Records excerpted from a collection
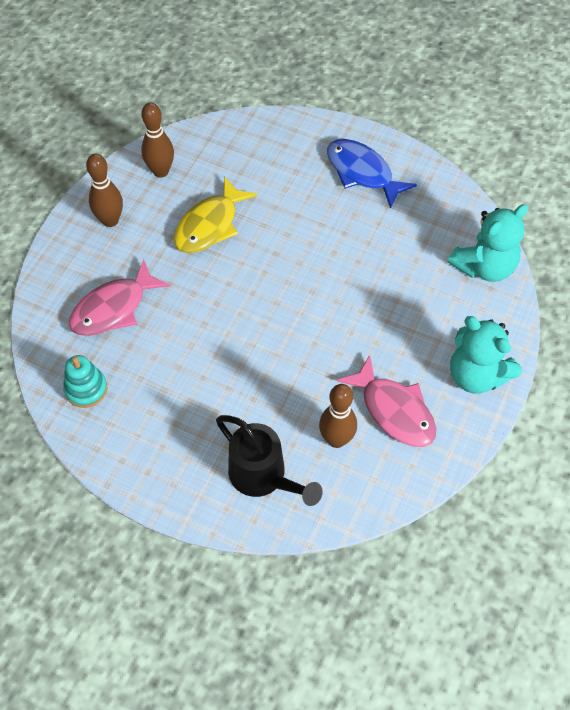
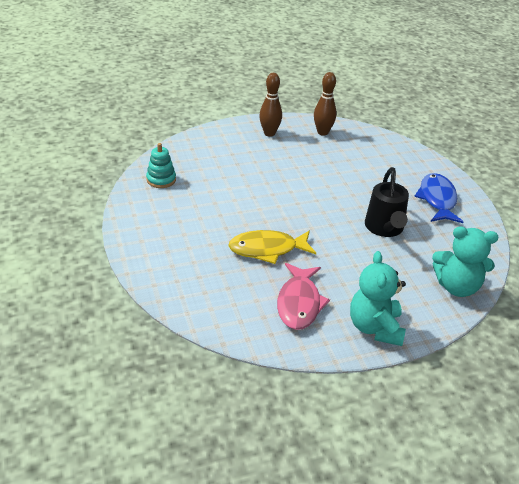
camera: 45 degrees right, 20 degrees down
pink fish [69,259,170,336] -> none
yellow fish [174,177,257,253] -> yellow fish moved to [228,230,316,264]
black watering can [216,415,323,506] -> black watering can moved to [365,167,409,237]
brown bowling pin [319,384,357,448] -> none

THE TASK: The expected answer is the complete set of entries, copied verbatim, with no pictures.

TASK ANSWER:
camera: 45 degrees right, 20 degrees down
pink fish [69,259,170,336] -> none
yellow fish [174,177,257,253] -> yellow fish moved to [228,230,316,264]
black watering can [216,415,323,506] -> black watering can moved to [365,167,409,237]
brown bowling pin [319,384,357,448] -> none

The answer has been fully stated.